What to do |
For the records that follow, please set down exactly the lines between the one holding "camera: 145 degrees left, 5 degrees up" and the one holding "(899, 442) = (749, 332): yellow tree -> none", inclusive, and only those.

[Provided material]

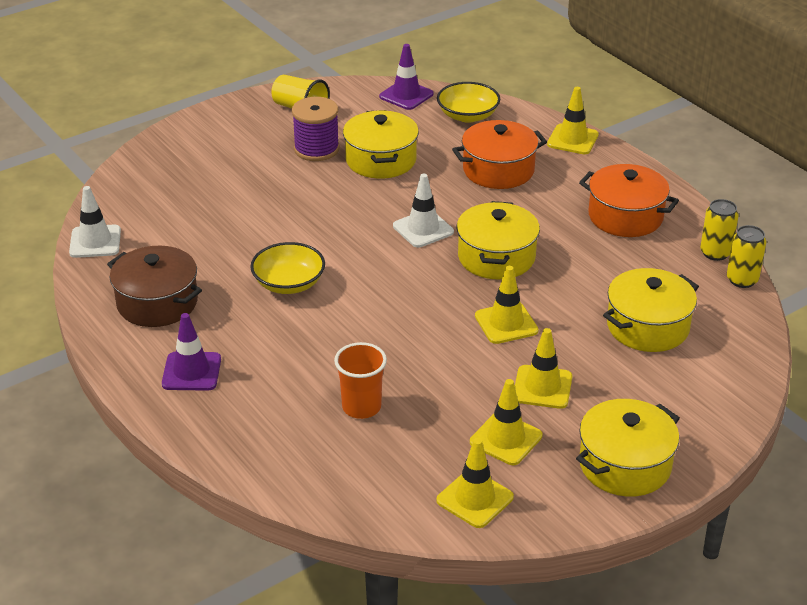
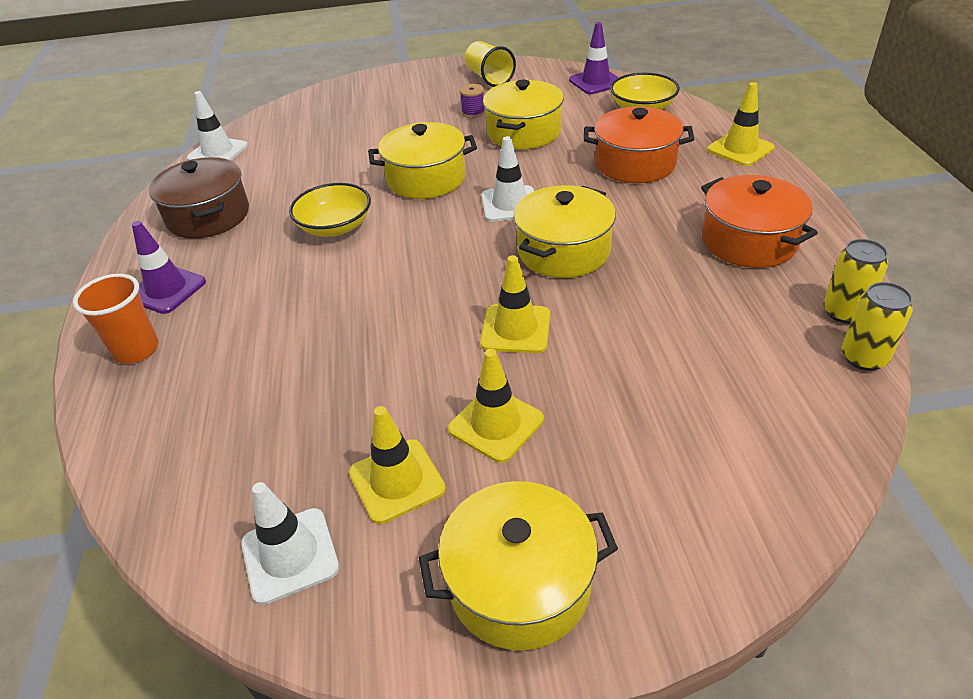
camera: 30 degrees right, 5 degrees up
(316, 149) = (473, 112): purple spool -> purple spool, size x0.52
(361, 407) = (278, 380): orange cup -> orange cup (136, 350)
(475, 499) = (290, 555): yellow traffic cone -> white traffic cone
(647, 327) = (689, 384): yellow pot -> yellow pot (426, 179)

[/Provided material]
[Provided material]

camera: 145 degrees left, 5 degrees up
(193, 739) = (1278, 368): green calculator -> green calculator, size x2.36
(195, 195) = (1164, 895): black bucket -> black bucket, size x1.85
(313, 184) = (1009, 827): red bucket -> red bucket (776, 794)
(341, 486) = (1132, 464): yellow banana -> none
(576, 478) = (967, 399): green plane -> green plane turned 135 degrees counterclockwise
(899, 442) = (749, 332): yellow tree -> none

[/Provided material]
[Provided material]

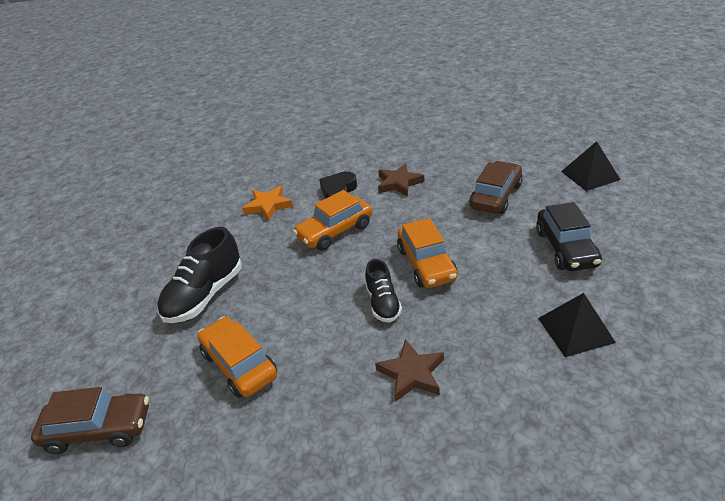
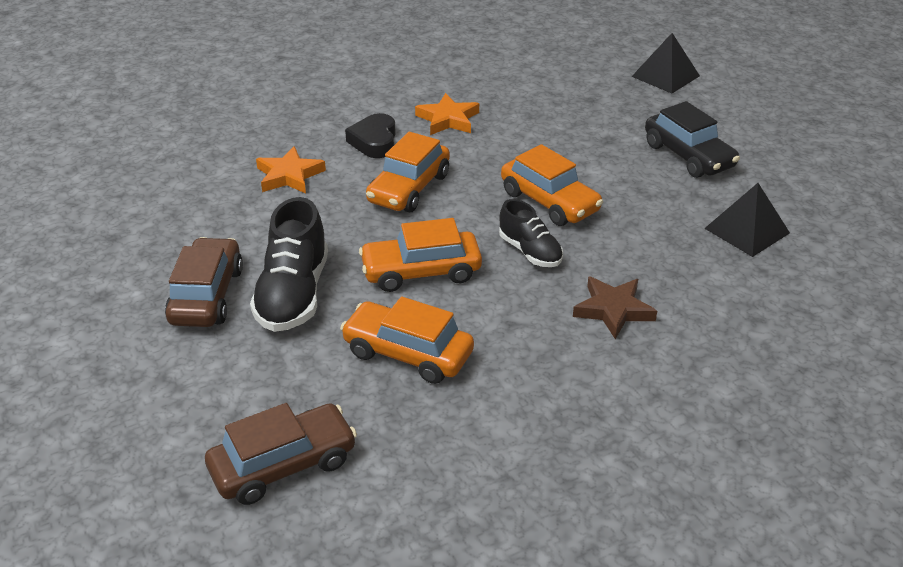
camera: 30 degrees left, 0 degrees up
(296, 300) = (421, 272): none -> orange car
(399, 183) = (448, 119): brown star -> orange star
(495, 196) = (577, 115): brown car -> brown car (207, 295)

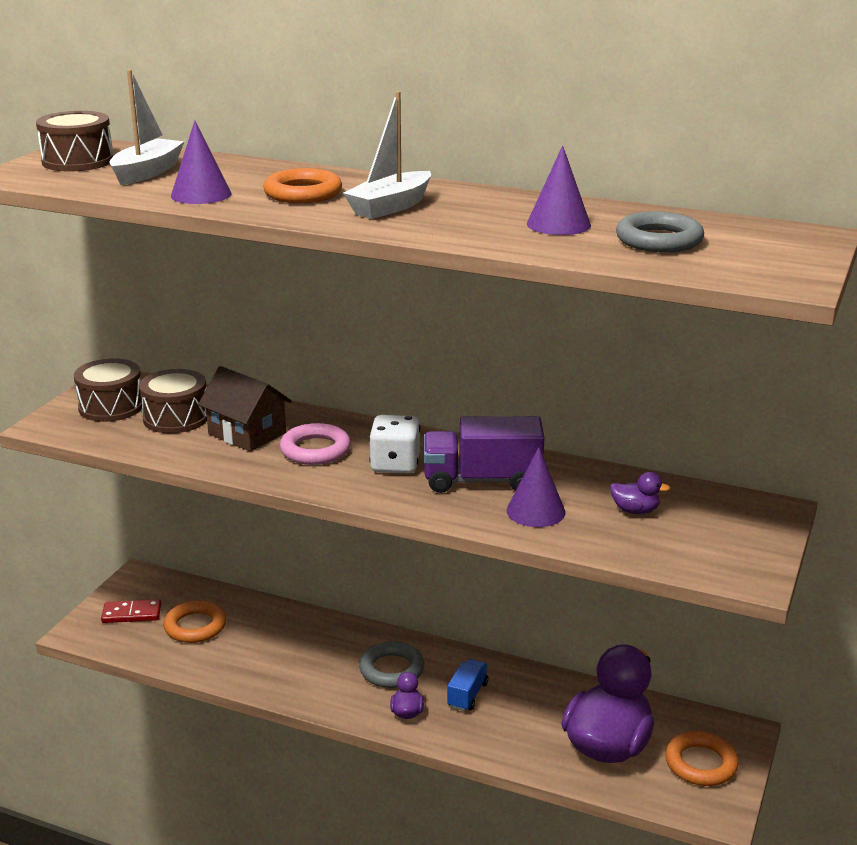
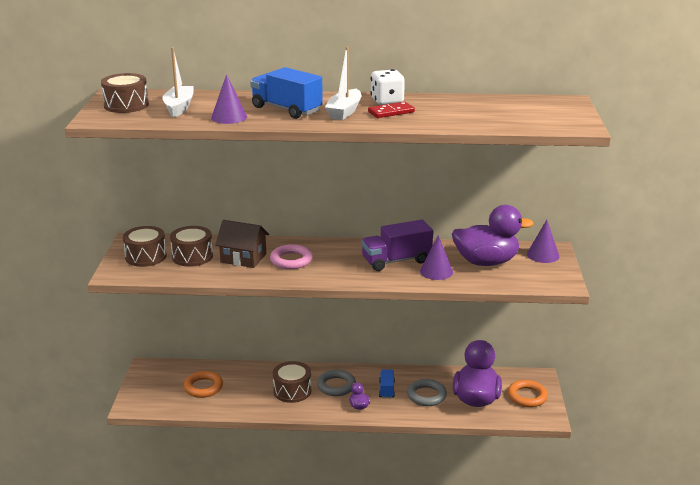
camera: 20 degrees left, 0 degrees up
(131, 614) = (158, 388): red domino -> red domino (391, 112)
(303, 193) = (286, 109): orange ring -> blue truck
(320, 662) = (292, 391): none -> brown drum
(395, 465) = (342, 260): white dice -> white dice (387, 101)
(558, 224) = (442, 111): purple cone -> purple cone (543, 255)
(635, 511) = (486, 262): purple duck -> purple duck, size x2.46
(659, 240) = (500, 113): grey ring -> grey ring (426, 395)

[/Provided material]

Answer to this exercise |
camera: 145 degrees left, 5 degrees up
(193, 739) = (1278, 368): green calculator -> green calculator, size x2.36
(195, 195) = (1164, 895): black bucket -> black bucket, size x1.85
(313, 184) = (1009, 827): red bucket -> red bucket (776, 794)
(341, 486) = (1132, 464): yellow banana -> none
(576, 478) = (967, 399): green plane -> green plane turned 135 degrees counterclockwise
(899, 442) = (749, 332): yellow tree -> none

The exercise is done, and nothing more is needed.